Write out every row below word for word, leaving out the pictures.
···
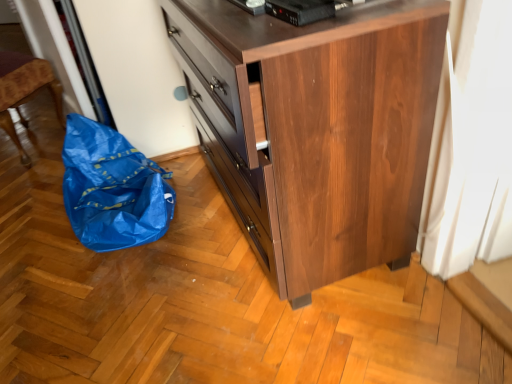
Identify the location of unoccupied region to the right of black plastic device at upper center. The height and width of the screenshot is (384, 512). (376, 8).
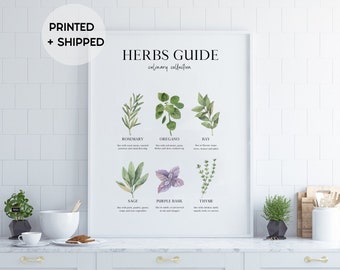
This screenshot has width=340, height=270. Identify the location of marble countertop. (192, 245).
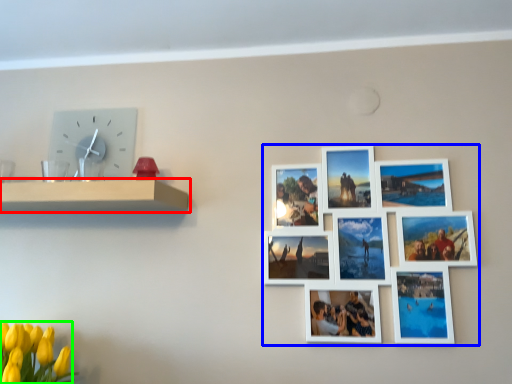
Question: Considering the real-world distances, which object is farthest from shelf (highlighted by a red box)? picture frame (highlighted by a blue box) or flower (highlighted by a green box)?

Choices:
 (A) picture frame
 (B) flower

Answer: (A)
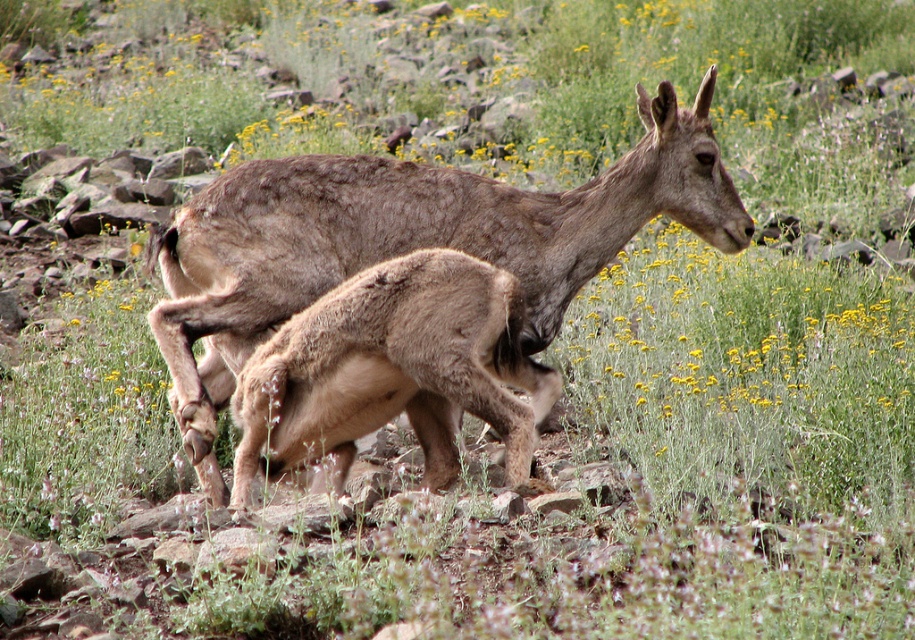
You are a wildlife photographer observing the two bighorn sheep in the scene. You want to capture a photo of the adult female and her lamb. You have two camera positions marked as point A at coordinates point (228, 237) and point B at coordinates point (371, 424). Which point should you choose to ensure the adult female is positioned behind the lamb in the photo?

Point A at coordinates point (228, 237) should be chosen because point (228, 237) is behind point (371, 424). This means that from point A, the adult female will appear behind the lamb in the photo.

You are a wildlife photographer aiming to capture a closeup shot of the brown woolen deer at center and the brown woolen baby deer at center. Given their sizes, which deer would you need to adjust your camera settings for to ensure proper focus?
···
Reply to the task →
Identify the location of unoccupied region to the right of black plastic device at upper center. The height and width of the screenshot is (384, 512). (376, 8).
This screenshot has width=340, height=270. Identify the location of marble countertop. (192, 245).
Question: Considering the real-world distances, which object is farthest from shelf (highlighted by a red box)? picture frame (highlighted by a blue box) or flower (highlighted by a green box)?

Choices:
 (A) picture frame
 (B) flower

Answer: (A)
You are a wildlife photographer observing the two bighorn sheep in the scene. You want to capture a photo of the adult female and her lamb. You have two camera positions marked as point A at coordinates point (228, 237) and point B at coordinates point (371, 424). Which point should you choose to ensure the adult female is positioned behind the lamb in the photo?

Point A at coordinates point (228, 237) should be chosen because point (228, 237) is behind point (371, 424). This means that from point A, the adult female will appear behind the lamb in the photo.

You are a wildlife photographer aiming to capture a closeup shot of the brown woolen deer at center and the brown woolen baby deer at center. Given their sizes, which deer would you need to adjust your camera settings for to ensure proper focus?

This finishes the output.